------ RECORDS TO PROCESS ------

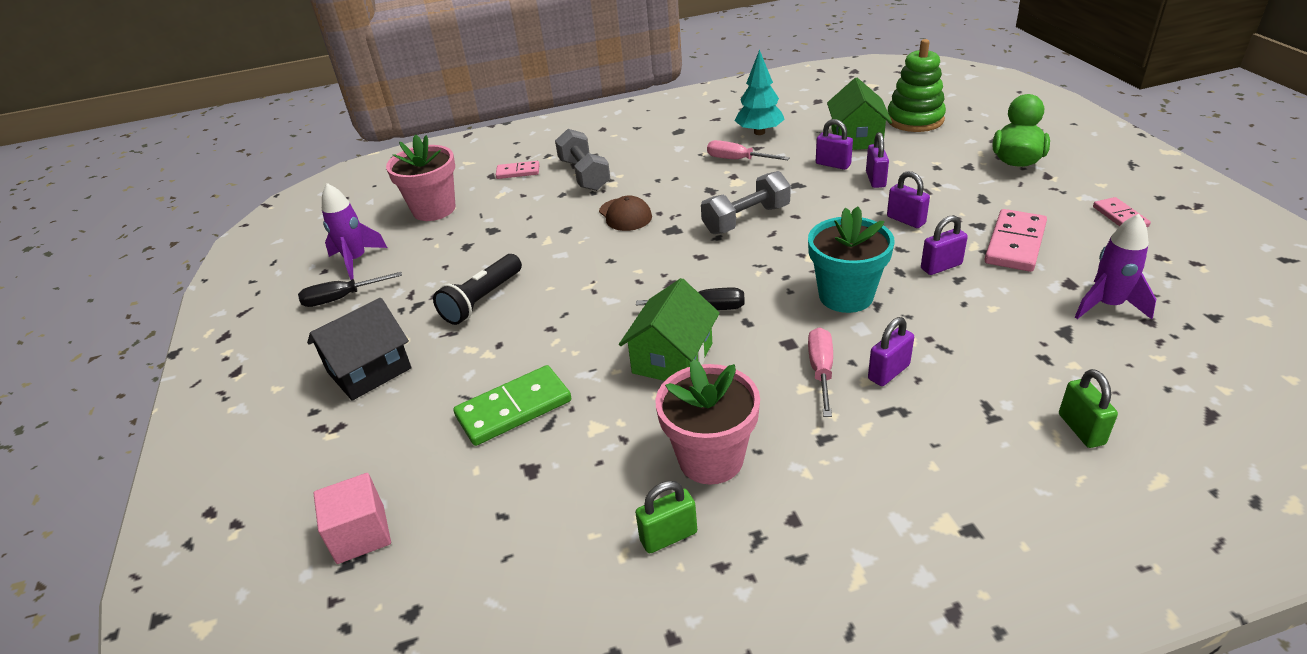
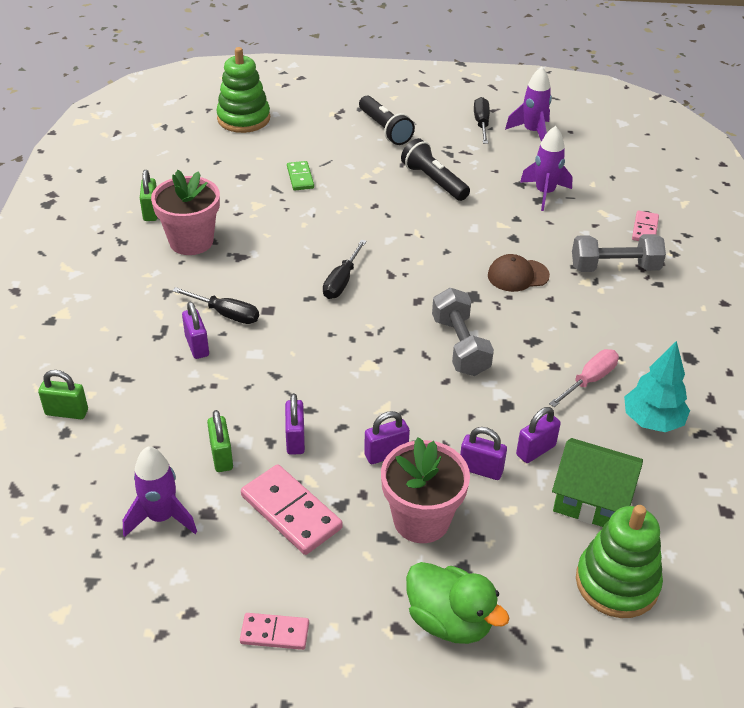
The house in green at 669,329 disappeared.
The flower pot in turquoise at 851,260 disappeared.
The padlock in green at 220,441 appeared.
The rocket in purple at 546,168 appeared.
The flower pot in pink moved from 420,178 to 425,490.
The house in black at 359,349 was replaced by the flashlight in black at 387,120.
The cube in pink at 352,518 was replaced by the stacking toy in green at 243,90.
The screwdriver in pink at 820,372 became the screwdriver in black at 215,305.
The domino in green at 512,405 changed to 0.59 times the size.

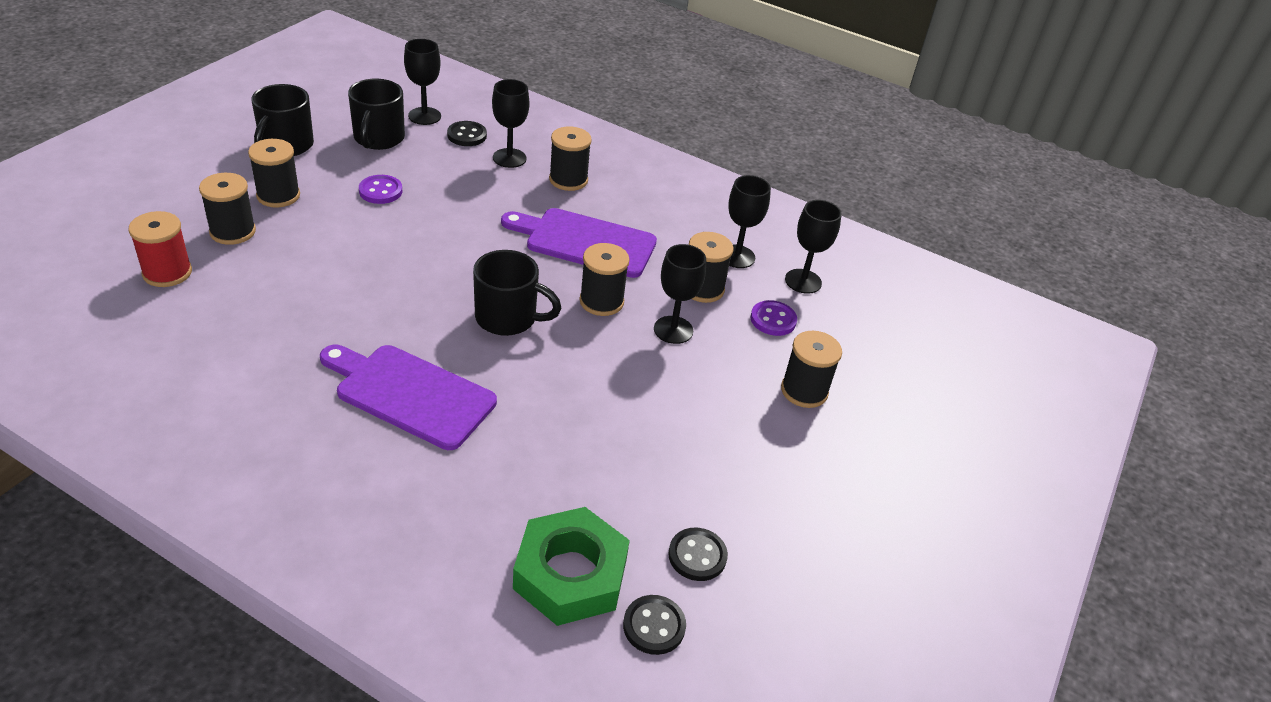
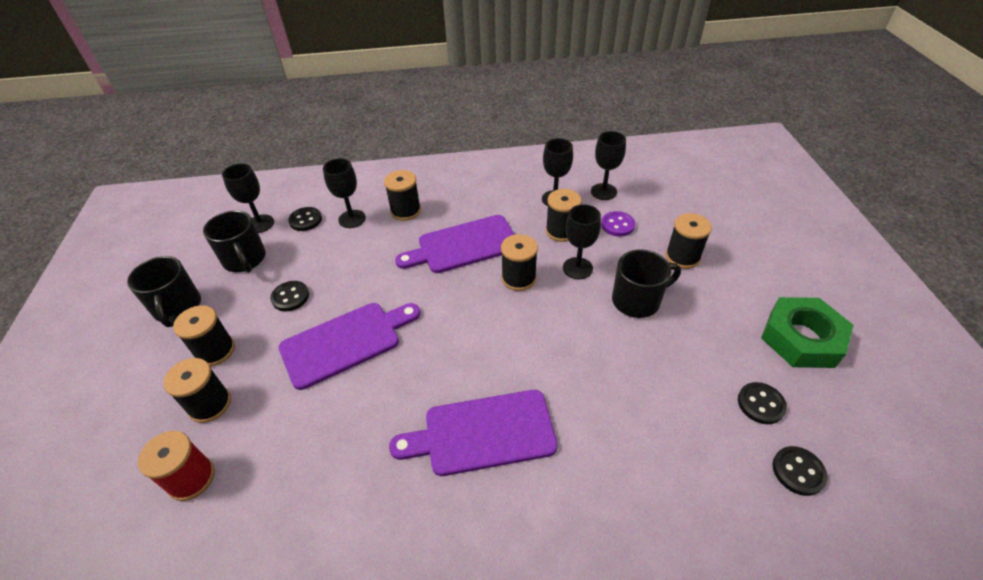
The cutting board in purple at 349,346 appeared.
The mug in black moved from 517,293 to 646,283.
The nut in green moved from 571,566 to 807,332.
The button in purple at 380,189 became the button in black at 289,296.

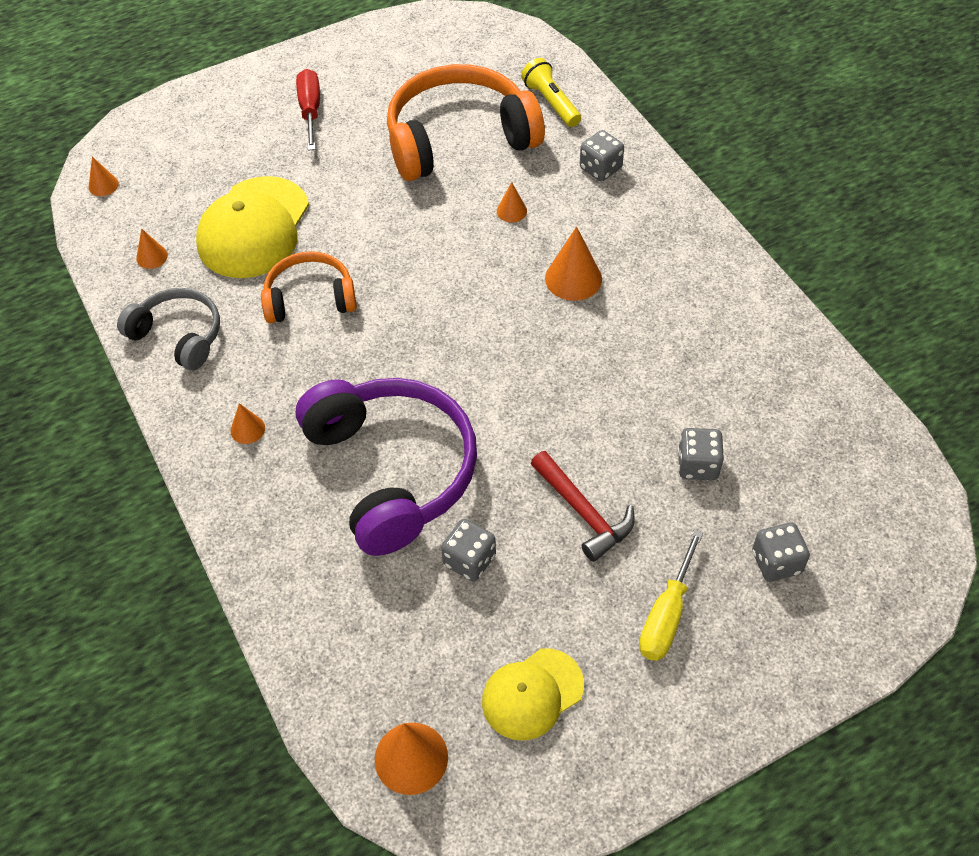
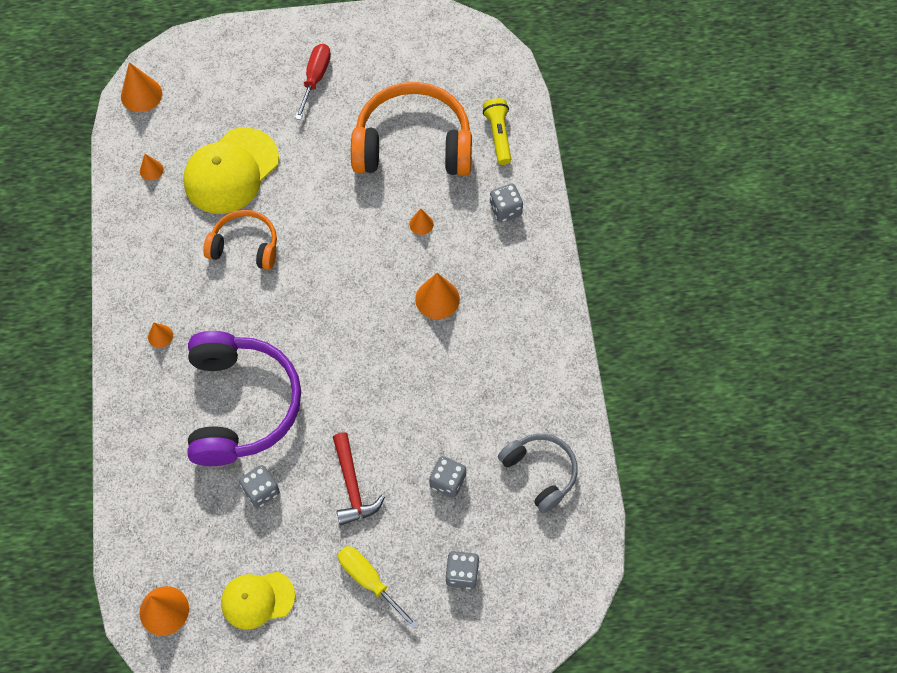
The headphones in grey moved from 168,329 to 538,473.
The screwdriver in yellow at 671,595 turned 90 degrees clockwise.
The cone in orange at 104,176 changed to 1.79 times the size.

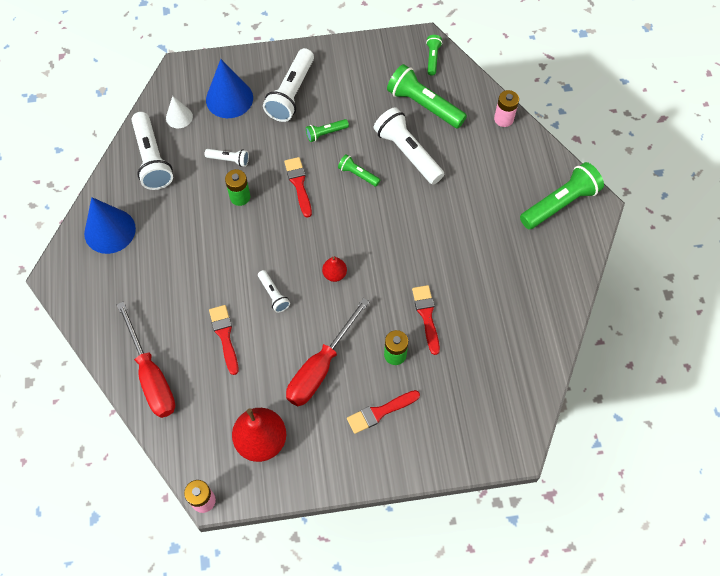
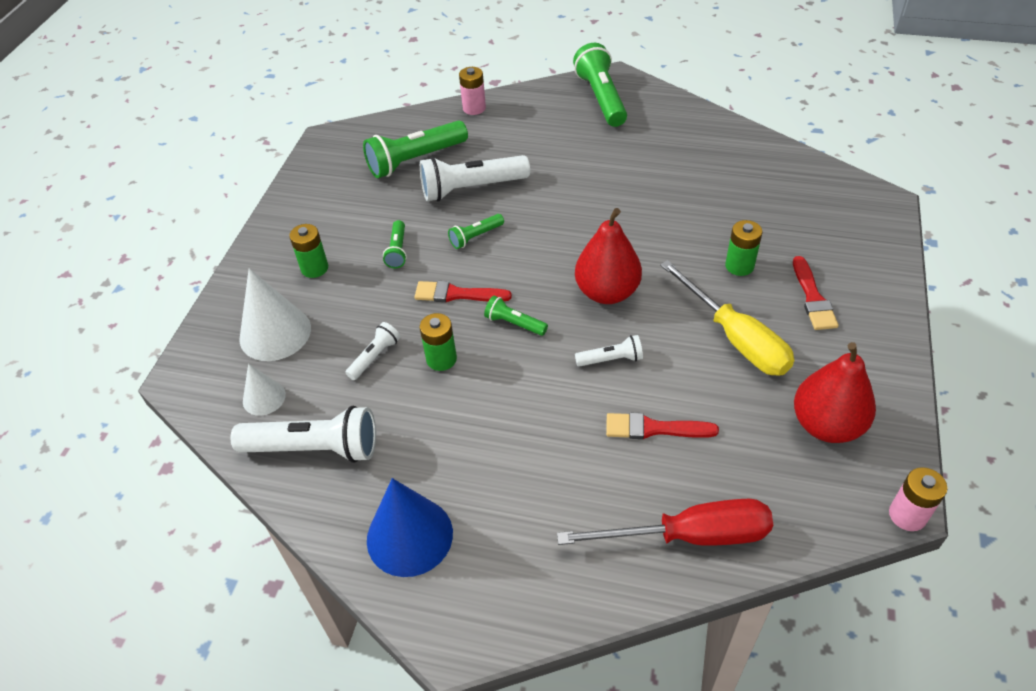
The brush in red at 426,320 disappeared.
The flashlight in green moved from 434,55 to 516,316.
The flashlight in white at 288,85 was replaced by the battery in green at 308,251.
The cone in blue at 229,88 became the cone in white at 275,314.
The screwdriver in red at 328,352 became the screwdriver in yellow at 727,318.
The pear in red at 334,269 changed to 1.99 times the size.

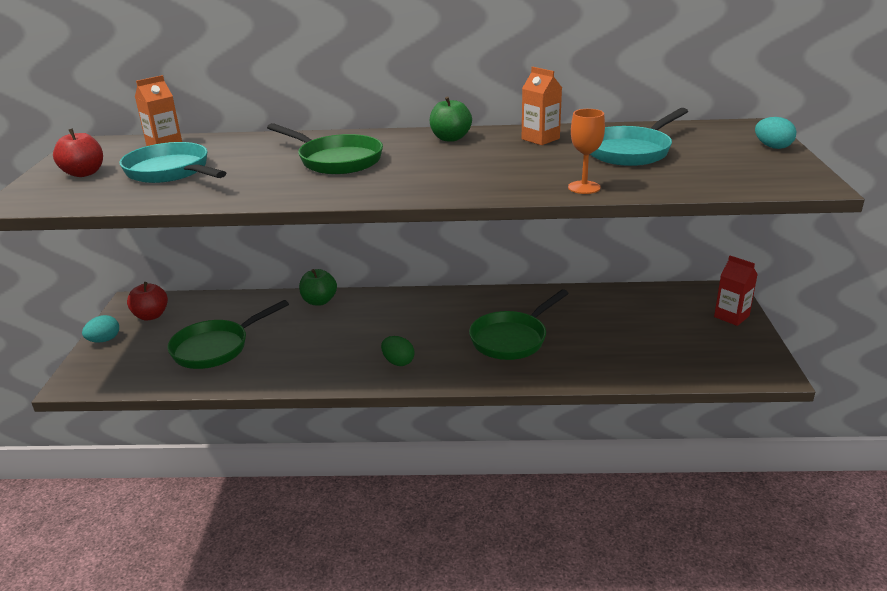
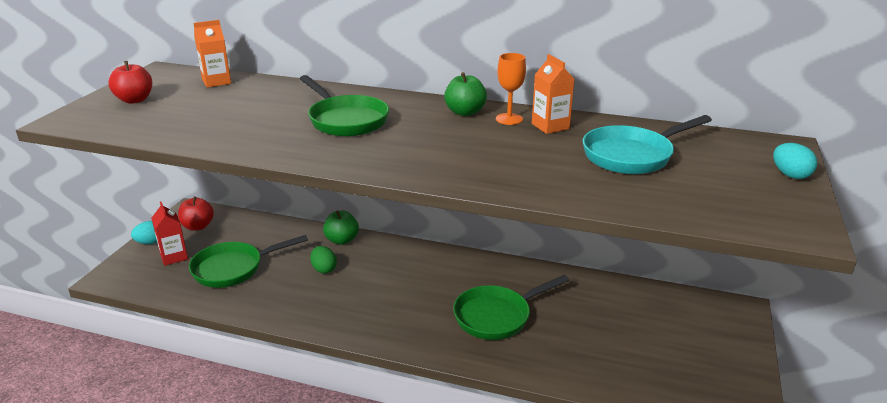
The pan in turquoise at 172,162 disappeared.
The egg in green moved from 397,351 to 323,260.
The goblet in orange moved from 586,151 to 511,89.
The carton in red moved from 736,291 to 170,234.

------

--- DIRECTIONS ---
The lines holding the word "pink" are the answer. Pull them out of the records and copy them.

--- RESULT OF THIS TASK ---
The flower pot in pink moved from 420,178 to 425,490.
The cube in pink at 352,518 was replaced by the stacking toy in green at 243,90.
The screwdriver in pink at 820,372 became the screwdriver in black at 215,305.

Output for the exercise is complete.